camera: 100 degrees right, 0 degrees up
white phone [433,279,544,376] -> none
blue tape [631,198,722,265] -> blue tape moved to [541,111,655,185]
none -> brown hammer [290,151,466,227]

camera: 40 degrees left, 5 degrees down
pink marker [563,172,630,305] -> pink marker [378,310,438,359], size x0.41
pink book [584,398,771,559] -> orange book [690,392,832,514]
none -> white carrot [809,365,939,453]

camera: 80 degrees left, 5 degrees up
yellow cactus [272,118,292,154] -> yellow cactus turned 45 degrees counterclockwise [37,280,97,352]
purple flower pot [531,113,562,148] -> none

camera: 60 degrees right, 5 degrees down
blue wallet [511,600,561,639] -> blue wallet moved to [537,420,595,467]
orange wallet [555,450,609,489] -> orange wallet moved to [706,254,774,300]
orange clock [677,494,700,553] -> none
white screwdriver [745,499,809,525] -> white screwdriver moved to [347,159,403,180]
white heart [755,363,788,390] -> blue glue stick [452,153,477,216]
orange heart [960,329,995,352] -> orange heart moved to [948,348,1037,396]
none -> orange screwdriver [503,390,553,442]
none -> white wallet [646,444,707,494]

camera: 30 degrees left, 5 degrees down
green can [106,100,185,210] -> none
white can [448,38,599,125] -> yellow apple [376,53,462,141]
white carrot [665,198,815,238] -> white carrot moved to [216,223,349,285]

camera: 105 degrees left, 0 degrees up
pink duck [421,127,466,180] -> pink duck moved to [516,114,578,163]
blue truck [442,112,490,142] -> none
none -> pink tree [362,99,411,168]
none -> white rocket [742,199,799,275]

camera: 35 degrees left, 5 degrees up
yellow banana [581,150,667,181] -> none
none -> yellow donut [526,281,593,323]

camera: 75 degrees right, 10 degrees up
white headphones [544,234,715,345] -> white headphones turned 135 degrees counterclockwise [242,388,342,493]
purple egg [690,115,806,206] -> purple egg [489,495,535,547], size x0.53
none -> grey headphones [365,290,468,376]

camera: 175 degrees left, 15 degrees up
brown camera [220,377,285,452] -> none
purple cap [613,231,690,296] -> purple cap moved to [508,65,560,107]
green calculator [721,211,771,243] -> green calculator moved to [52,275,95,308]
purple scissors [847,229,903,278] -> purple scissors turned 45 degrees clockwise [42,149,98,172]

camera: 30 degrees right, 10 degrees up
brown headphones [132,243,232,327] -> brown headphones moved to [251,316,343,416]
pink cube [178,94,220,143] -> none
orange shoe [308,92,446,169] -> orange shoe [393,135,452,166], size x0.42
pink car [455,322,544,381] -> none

+ + +

Copying word for word, give each line of the data above from the first one through the line containing "yellow cactus [272,118,292,154]", and nothing else.

■ Result for this exercise ■
camera: 100 degrees right, 0 degrees up
white phone [433,279,544,376] -> none
blue tape [631,198,722,265] -> blue tape moved to [541,111,655,185]
none -> brown hammer [290,151,466,227]

camera: 40 degrees left, 5 degrees down
pink marker [563,172,630,305] -> pink marker [378,310,438,359], size x0.41
pink book [584,398,771,559] -> orange book [690,392,832,514]
none -> white carrot [809,365,939,453]

camera: 80 degrees left, 5 degrees up
yellow cactus [272,118,292,154] -> yellow cactus turned 45 degrees counterclockwise [37,280,97,352]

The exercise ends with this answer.